## TASK TO CARRY OUT
Give only the number of lines in the following entries where "rosa" appears.

══ MATERIAL SUPPLIED

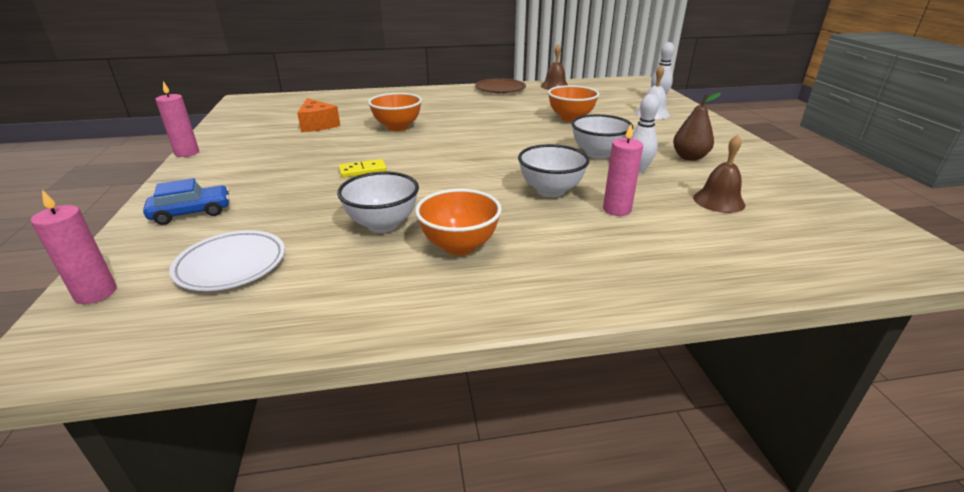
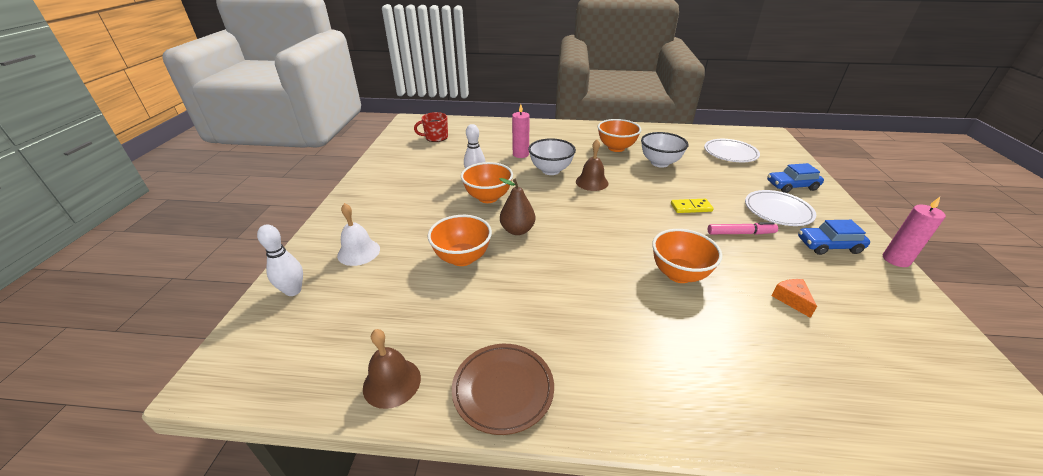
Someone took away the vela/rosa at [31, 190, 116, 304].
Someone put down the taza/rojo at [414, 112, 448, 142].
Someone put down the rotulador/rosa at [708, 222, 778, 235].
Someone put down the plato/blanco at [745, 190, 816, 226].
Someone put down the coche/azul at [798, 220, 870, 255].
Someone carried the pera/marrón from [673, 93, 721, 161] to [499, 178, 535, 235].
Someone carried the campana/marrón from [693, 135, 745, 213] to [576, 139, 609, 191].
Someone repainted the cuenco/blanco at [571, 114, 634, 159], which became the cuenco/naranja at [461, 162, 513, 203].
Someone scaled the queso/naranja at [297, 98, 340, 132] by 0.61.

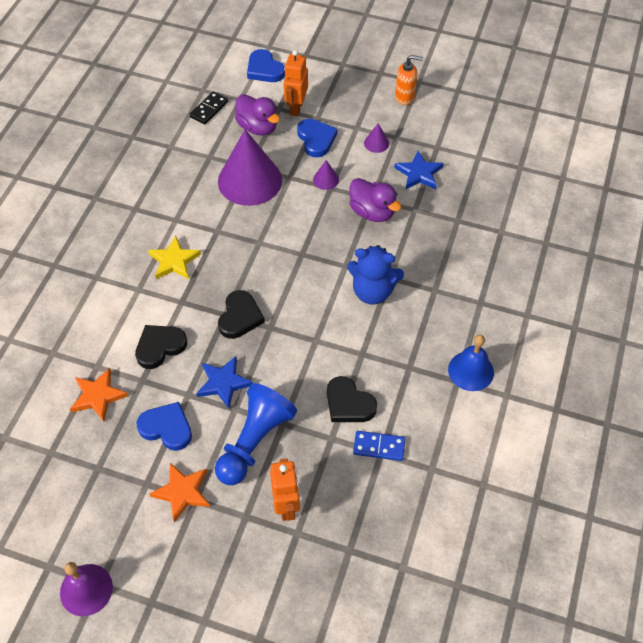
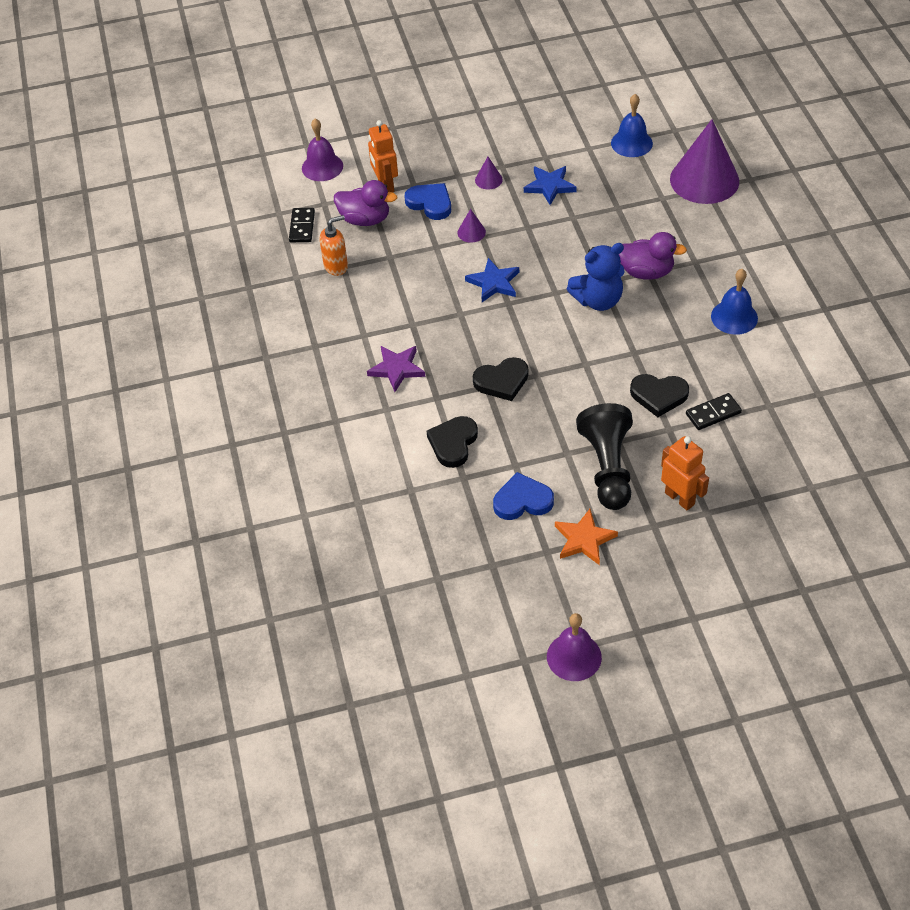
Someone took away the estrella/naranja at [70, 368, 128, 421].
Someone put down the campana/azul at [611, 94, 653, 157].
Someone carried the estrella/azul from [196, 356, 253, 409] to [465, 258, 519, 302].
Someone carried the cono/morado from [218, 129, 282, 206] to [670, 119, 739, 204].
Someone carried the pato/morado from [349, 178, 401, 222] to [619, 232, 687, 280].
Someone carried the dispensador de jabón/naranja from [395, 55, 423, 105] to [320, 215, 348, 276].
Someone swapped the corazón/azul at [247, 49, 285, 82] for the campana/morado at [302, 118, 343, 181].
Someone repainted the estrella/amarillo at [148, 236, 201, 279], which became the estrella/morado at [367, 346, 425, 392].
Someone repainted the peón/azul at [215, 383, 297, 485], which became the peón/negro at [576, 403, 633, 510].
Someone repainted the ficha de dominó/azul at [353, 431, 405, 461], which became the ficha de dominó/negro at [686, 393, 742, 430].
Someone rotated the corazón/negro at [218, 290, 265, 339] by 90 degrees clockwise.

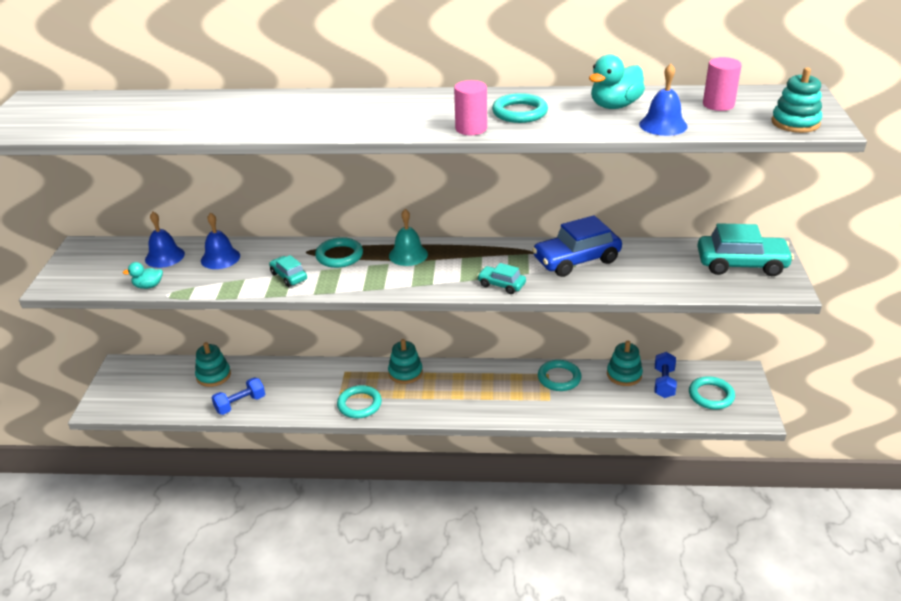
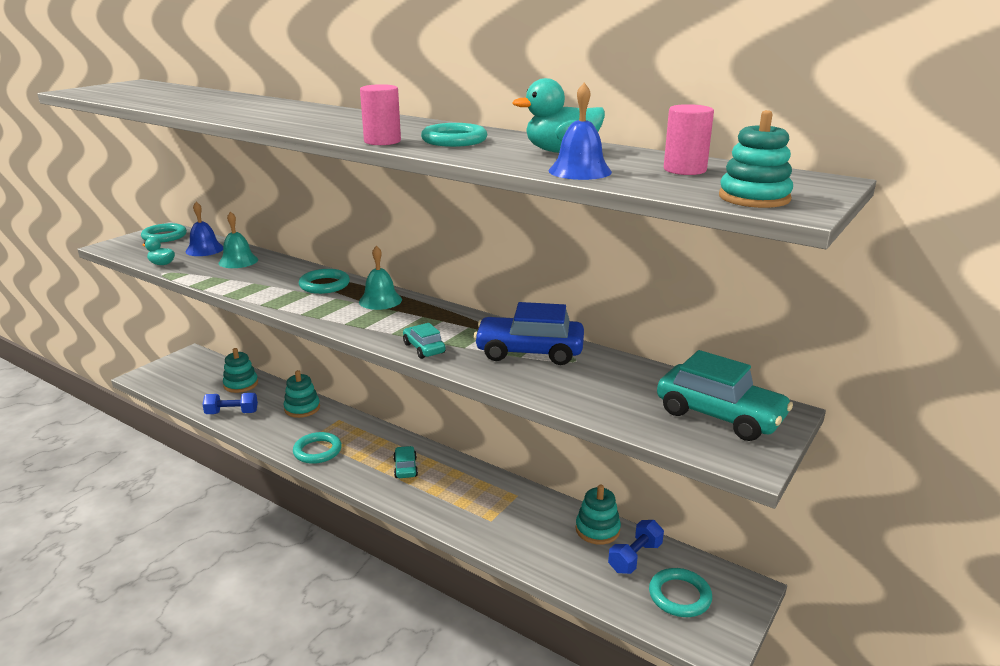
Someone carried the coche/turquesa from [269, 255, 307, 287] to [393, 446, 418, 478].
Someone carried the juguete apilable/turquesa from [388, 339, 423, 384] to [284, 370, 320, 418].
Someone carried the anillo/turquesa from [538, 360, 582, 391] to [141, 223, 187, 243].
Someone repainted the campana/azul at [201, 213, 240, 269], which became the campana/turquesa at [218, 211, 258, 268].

════
══ MATERIAL SUPPLIED

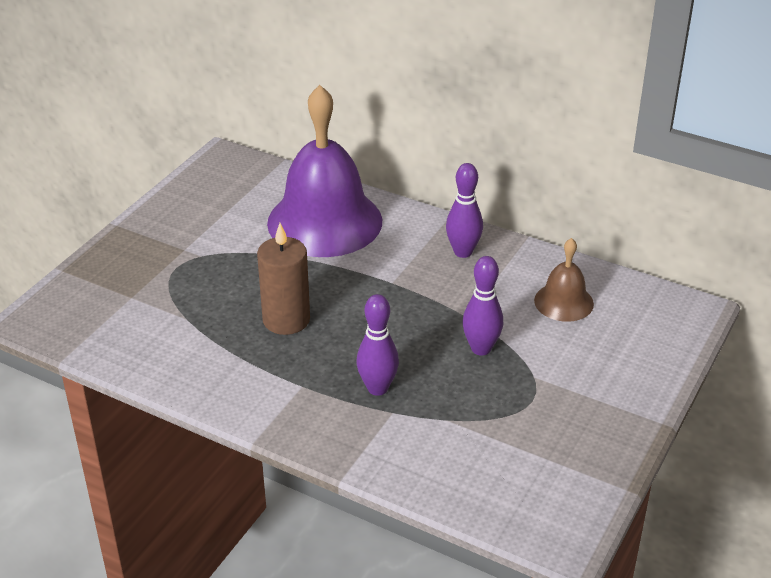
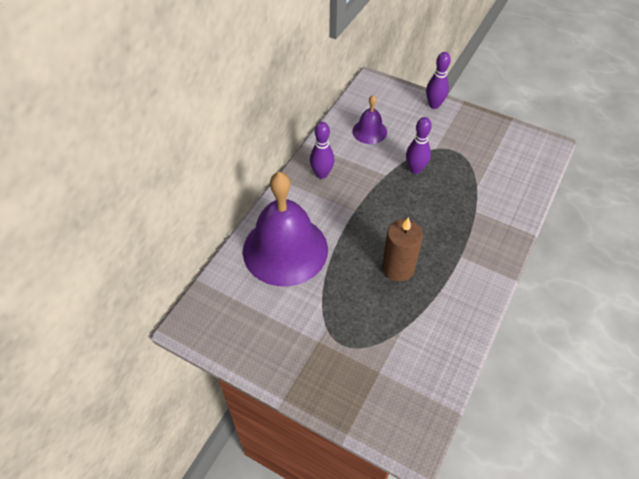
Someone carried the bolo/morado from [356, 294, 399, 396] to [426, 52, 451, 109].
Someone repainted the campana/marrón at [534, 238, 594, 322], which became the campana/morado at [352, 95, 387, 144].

════
══ MATERIAL SUPPLIED

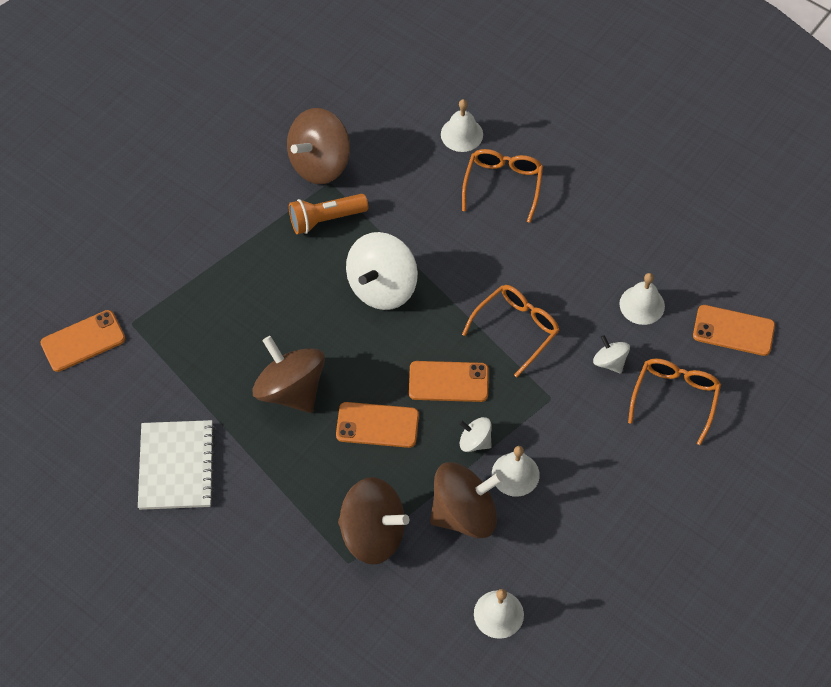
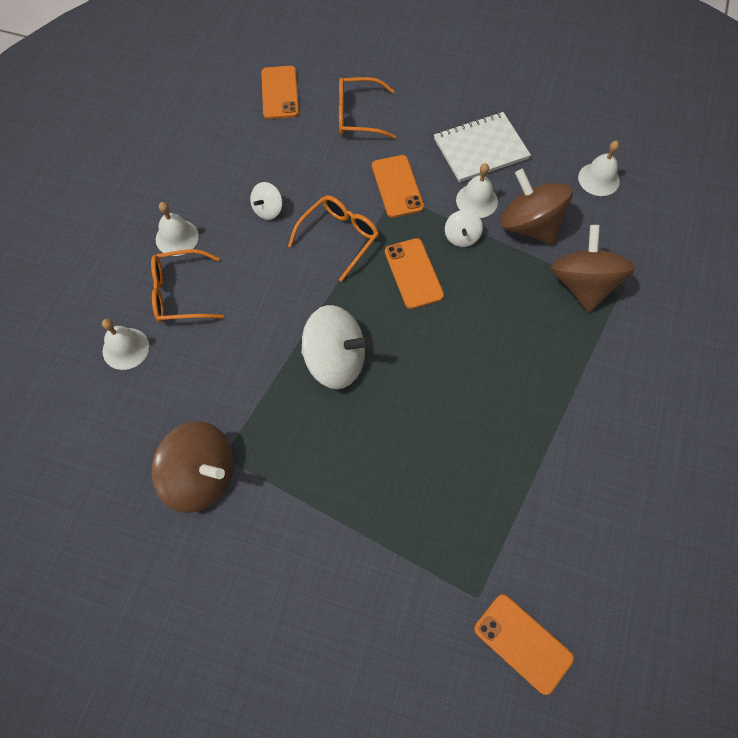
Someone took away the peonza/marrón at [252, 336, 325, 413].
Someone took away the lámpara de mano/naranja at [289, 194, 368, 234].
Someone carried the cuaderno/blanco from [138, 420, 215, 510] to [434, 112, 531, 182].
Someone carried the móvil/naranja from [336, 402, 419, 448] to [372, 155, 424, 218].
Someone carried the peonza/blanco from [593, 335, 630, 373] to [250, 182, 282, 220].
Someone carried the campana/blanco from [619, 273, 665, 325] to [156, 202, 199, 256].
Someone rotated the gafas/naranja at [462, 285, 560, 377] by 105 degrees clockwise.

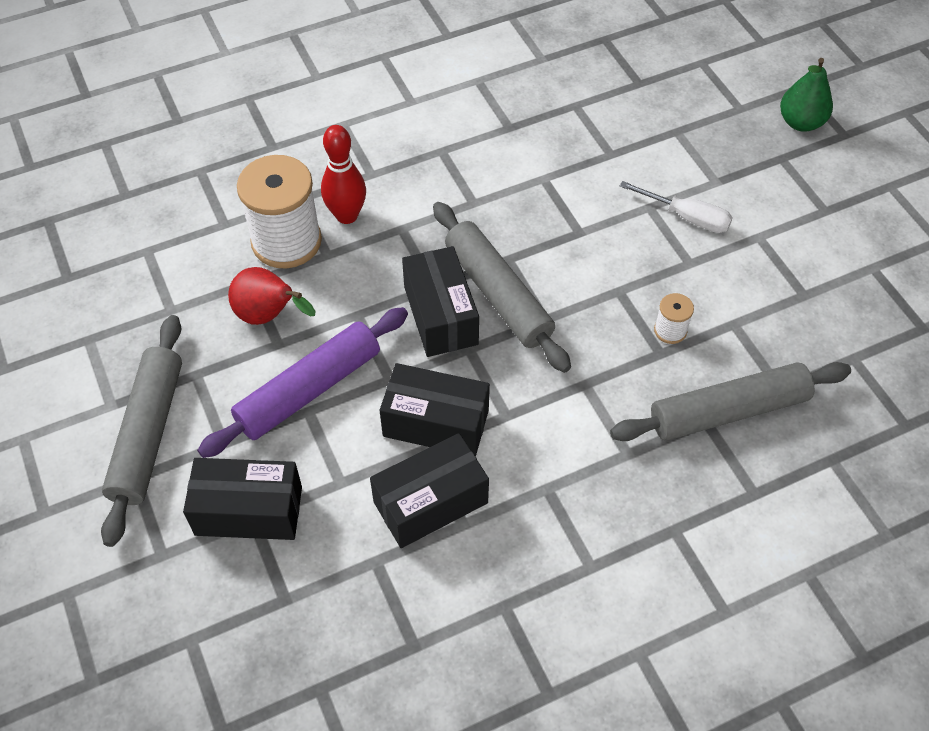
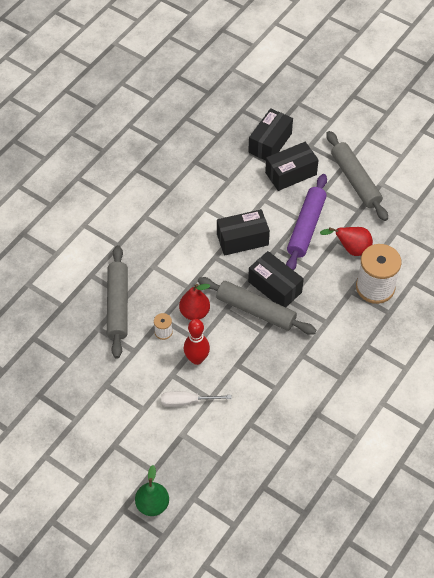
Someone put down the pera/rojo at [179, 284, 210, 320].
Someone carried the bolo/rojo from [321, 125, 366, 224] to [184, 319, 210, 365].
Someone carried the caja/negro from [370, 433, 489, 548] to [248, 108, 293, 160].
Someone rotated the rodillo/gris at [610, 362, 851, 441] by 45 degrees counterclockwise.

════

## ANSWER TO THE PROBLEM
2